Revision comparison data:
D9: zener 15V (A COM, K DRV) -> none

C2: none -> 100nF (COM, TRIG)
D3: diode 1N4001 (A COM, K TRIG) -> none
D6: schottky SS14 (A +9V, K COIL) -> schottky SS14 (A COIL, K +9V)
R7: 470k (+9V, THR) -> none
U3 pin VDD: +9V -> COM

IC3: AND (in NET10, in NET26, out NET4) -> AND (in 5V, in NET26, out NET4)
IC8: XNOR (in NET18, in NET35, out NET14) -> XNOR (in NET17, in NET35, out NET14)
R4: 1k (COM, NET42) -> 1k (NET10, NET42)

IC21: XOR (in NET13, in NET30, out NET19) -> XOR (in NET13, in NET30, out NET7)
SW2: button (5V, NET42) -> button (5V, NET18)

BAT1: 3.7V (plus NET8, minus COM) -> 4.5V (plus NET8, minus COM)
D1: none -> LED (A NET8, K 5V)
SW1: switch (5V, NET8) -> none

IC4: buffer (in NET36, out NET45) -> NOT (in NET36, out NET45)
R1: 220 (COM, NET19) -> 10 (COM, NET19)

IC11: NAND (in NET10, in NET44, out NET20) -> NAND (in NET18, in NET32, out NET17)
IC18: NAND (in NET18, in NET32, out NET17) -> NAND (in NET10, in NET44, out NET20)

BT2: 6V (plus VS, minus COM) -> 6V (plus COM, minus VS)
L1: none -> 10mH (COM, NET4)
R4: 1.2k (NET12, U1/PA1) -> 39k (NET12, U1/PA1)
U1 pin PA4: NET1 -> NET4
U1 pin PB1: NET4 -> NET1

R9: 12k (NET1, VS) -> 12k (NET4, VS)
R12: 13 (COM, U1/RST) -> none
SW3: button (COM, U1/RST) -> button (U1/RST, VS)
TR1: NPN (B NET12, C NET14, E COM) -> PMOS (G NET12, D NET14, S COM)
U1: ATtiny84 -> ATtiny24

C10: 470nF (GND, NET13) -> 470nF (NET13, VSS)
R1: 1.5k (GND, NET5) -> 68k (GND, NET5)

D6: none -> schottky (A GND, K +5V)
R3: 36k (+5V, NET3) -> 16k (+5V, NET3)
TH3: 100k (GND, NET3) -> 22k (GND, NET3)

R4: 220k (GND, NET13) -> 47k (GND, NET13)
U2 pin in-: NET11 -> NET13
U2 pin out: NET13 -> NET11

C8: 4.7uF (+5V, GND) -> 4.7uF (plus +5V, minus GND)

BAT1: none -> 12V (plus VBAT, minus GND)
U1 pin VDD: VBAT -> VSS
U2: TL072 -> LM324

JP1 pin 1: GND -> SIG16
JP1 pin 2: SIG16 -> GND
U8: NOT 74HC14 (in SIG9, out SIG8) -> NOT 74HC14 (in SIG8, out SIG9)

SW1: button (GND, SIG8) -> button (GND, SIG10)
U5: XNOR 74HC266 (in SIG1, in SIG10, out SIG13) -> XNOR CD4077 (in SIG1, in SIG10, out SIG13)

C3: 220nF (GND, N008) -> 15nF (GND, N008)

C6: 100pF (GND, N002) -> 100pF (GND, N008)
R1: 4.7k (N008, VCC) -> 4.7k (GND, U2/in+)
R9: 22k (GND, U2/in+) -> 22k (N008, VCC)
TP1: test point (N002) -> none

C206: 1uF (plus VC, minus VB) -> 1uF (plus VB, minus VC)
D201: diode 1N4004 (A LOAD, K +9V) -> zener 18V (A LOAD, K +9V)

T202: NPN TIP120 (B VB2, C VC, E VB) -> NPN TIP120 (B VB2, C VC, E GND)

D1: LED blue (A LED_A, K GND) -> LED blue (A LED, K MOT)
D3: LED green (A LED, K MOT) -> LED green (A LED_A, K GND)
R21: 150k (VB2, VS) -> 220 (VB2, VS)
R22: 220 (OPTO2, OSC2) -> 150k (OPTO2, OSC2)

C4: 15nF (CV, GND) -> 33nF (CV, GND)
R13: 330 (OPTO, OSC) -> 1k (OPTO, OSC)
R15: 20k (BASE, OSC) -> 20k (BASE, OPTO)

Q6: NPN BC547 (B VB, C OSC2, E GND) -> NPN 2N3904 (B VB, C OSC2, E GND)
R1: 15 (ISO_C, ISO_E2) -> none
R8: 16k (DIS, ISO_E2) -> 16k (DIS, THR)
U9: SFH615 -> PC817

→ Work to complete: The word "schottky" appears in some of the lines above. Copy those lines.

→ Response to this exercise:
D6: schottky SS14 (A +9V, K COIL) -> schottky SS14 (A COIL, K +9V)
D6: none -> schottky (A GND, K +5V)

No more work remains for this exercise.